Detected change data =>
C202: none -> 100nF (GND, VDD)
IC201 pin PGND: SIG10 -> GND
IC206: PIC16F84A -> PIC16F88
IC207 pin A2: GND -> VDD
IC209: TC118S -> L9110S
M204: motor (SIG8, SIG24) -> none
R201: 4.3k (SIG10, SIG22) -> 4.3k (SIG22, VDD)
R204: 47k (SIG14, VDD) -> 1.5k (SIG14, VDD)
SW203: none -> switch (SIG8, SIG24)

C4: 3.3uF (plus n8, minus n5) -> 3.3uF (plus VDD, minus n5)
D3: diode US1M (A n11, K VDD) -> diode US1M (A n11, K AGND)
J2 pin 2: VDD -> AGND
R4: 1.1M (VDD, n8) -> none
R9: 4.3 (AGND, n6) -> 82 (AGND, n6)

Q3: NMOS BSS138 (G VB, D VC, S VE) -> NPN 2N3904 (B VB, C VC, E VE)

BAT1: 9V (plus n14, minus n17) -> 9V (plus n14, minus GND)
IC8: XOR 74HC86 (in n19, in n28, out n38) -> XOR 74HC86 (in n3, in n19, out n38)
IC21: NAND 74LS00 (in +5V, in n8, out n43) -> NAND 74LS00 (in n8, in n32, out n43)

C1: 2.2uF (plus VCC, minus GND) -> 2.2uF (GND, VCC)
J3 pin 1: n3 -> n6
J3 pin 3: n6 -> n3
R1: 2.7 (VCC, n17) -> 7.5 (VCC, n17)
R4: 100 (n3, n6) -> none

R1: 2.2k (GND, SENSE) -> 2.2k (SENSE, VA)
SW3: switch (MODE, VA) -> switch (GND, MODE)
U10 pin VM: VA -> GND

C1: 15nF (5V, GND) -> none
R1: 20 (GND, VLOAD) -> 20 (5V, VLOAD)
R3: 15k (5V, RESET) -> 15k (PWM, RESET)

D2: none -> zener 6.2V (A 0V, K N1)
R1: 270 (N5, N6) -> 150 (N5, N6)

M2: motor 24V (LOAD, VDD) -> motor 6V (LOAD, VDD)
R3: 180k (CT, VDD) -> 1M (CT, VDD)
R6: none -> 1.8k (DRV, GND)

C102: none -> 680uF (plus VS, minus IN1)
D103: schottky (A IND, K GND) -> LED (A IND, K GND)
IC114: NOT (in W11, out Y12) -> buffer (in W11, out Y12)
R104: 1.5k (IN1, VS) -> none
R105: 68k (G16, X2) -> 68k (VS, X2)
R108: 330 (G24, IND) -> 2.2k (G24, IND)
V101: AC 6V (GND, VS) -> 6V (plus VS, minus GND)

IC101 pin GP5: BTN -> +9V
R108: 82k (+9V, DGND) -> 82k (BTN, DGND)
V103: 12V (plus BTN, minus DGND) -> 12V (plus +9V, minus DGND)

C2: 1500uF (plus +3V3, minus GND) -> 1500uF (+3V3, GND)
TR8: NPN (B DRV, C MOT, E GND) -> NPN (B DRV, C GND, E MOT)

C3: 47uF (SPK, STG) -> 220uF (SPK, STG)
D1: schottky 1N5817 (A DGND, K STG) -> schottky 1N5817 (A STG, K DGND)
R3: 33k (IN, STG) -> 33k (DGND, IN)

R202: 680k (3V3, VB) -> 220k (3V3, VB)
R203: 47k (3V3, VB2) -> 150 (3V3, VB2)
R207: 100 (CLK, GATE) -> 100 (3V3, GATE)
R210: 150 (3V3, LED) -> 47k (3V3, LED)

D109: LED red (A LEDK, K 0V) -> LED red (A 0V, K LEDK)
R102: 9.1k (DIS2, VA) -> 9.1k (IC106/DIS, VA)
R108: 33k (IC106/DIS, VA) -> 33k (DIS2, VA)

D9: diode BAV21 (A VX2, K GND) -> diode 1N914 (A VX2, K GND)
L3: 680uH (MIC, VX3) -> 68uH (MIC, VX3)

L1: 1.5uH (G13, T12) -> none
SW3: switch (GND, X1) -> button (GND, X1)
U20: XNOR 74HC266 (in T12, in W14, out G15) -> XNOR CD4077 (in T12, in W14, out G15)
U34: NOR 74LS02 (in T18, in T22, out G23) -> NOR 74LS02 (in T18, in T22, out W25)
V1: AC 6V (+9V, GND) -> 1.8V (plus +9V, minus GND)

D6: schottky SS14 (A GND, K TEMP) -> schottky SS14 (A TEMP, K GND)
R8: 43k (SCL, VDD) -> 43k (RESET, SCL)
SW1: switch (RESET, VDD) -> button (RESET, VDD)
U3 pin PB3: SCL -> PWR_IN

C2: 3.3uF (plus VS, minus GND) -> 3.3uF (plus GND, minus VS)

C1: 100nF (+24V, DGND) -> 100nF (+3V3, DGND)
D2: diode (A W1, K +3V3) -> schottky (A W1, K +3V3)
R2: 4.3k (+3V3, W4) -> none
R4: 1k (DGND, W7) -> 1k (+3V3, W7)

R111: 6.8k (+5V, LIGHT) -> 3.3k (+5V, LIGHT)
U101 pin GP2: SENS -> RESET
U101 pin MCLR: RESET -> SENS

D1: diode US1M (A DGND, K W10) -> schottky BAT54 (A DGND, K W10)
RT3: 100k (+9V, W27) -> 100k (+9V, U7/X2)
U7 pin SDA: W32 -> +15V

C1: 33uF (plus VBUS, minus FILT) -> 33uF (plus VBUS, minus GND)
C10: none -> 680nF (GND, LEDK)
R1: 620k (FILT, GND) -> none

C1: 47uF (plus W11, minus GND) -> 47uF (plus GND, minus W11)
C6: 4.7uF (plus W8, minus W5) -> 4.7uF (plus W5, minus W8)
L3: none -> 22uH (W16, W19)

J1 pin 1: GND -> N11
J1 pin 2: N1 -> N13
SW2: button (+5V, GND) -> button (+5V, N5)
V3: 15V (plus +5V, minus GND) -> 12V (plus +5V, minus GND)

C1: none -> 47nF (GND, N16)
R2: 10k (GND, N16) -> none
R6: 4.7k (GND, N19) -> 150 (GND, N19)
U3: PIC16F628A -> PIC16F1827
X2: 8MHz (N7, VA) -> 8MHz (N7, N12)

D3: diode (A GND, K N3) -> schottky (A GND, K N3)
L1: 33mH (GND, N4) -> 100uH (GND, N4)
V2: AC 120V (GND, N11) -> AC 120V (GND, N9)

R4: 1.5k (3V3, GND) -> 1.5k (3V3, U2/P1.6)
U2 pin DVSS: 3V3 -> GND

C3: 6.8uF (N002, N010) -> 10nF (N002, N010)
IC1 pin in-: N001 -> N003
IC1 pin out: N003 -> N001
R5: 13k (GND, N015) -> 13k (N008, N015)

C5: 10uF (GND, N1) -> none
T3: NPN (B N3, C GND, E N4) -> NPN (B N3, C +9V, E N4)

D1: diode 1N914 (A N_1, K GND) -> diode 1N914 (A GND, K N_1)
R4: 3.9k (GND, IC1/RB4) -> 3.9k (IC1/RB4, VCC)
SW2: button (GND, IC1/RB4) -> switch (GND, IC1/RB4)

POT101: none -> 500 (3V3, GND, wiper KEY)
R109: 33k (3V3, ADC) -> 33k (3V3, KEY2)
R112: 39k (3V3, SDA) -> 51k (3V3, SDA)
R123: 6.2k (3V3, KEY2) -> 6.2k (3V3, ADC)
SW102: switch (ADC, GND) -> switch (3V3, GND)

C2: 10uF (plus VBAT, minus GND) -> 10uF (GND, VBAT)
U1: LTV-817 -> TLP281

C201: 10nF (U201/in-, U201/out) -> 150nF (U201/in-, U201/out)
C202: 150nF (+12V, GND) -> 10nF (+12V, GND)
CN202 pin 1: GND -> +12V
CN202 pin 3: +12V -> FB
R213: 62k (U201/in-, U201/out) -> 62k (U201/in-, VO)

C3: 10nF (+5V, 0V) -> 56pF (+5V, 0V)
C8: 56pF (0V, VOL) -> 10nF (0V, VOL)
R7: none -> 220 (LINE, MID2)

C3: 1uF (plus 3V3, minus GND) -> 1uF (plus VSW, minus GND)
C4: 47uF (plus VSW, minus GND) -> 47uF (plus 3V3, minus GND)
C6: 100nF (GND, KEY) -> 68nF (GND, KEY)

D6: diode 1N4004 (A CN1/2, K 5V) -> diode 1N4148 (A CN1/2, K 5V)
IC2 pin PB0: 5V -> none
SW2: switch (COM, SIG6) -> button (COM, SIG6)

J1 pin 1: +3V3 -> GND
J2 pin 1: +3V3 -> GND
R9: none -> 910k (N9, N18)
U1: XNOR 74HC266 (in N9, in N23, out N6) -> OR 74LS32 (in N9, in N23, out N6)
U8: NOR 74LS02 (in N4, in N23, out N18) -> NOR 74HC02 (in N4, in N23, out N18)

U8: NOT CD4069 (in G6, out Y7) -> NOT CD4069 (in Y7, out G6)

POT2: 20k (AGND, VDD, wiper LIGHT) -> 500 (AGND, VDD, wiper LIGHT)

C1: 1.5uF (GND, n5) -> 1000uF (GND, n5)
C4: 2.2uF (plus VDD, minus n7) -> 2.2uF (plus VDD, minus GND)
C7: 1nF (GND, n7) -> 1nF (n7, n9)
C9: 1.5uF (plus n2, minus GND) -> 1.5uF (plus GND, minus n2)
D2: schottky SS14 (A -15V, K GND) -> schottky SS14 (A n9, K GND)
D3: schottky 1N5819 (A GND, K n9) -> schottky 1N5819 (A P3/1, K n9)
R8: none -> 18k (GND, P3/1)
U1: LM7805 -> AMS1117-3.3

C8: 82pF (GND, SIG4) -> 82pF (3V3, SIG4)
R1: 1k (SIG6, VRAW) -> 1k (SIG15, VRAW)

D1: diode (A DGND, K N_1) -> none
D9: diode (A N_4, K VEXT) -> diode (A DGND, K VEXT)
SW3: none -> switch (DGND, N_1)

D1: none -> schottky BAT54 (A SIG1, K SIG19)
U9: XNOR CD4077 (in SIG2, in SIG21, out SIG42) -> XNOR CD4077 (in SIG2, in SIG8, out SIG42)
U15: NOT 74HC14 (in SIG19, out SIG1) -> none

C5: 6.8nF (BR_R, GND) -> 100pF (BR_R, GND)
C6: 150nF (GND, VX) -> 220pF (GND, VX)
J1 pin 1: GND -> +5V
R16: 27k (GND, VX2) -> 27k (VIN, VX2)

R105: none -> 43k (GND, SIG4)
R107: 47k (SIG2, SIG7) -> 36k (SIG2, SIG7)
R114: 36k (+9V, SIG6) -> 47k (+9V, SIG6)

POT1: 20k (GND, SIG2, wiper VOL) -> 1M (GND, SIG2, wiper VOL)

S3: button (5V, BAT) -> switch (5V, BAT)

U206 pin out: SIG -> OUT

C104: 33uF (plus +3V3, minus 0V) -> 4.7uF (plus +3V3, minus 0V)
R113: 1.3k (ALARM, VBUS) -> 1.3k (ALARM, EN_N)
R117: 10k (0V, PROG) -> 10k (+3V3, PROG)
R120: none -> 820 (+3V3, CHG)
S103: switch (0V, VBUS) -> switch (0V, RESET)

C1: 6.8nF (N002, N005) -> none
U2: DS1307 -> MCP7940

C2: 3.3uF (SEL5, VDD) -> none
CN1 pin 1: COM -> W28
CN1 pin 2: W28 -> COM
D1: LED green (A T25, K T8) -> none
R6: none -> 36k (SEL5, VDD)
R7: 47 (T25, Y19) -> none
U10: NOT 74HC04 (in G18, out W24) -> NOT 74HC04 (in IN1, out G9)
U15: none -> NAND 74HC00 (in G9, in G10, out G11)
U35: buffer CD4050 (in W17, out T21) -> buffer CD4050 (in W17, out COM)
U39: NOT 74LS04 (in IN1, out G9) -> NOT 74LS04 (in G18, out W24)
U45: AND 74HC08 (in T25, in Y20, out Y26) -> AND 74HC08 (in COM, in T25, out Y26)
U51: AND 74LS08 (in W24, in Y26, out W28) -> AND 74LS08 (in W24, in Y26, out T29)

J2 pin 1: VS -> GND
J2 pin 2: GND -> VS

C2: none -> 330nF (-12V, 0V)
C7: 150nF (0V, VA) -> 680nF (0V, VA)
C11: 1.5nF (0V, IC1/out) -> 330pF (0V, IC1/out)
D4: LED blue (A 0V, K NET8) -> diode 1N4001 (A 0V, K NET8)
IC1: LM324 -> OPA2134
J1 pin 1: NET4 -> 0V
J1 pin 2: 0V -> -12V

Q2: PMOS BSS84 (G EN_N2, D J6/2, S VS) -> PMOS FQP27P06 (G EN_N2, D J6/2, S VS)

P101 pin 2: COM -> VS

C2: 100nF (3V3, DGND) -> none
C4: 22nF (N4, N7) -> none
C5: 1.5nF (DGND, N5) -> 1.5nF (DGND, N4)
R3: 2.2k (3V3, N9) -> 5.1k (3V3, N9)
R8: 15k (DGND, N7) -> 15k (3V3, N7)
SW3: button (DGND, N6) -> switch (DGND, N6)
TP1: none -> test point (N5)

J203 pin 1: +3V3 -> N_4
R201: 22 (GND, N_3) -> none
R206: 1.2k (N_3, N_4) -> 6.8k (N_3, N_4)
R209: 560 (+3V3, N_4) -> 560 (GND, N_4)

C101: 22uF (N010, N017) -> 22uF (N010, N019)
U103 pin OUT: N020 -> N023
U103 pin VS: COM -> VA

BRIEF => Beginning at the line with "S3: button (5V, BAT) -> switch (5V, BAT)" and ending at the line with "J1 pin 2: 0V -> -12V", reproduce each line of the data above exactly, and add no other lines.

EXERCISE SOLUTION =>
S3: button (5V, BAT) -> switch (5V, BAT)

U206 pin out: SIG -> OUT

C104: 33uF (plus +3V3, minus 0V) -> 4.7uF (plus +3V3, minus 0V)
R113: 1.3k (ALARM, VBUS) -> 1.3k (ALARM, EN_N)
R117: 10k (0V, PROG) -> 10k (+3V3, PROG)
R120: none -> 820 (+3V3, CHG)
S103: switch (0V, VBUS) -> switch (0V, RESET)

C1: 6.8nF (N002, N005) -> none
U2: DS1307 -> MCP7940

C2: 3.3uF (SEL5, VDD) -> none
CN1 pin 1: COM -> W28
CN1 pin 2: W28 -> COM
D1: LED green (A T25, K T8) -> none
R6: none -> 36k (SEL5, VDD)
R7: 47 (T25, Y19) -> none
U10: NOT 74HC04 (in G18, out W24) -> NOT 74HC04 (in IN1, out G9)
U15: none -> NAND 74HC00 (in G9, in G10, out G11)
U35: buffer CD4050 (in W17, out T21) -> buffer CD4050 (in W17, out COM)
U39: NOT 74LS04 (in IN1, out G9) -> NOT 74LS04 (in G18, out W24)
U45: AND 74HC08 (in T25, in Y20, out Y26) -> AND 74HC08 (in COM, in T25, out Y26)
U51: AND 74LS08 (in W24, in Y26, out W28) -> AND 74LS08 (in W24, in Y26, out T29)

J2 pin 1: VS -> GND
J2 pin 2: GND -> VS

C2: none -> 330nF (-12V, 0V)
C7: 150nF (0V, VA) -> 680nF (0V, VA)
C11: 1.5nF (0V, IC1/out) -> 330pF (0V, IC1/out)
D4: LED blue (A 0V, K NET8) -> diode 1N4001 (A 0V, K NET8)
IC1: LM324 -> OPA2134
J1 pin 1: NET4 -> 0V
J1 pin 2: 0V -> -12V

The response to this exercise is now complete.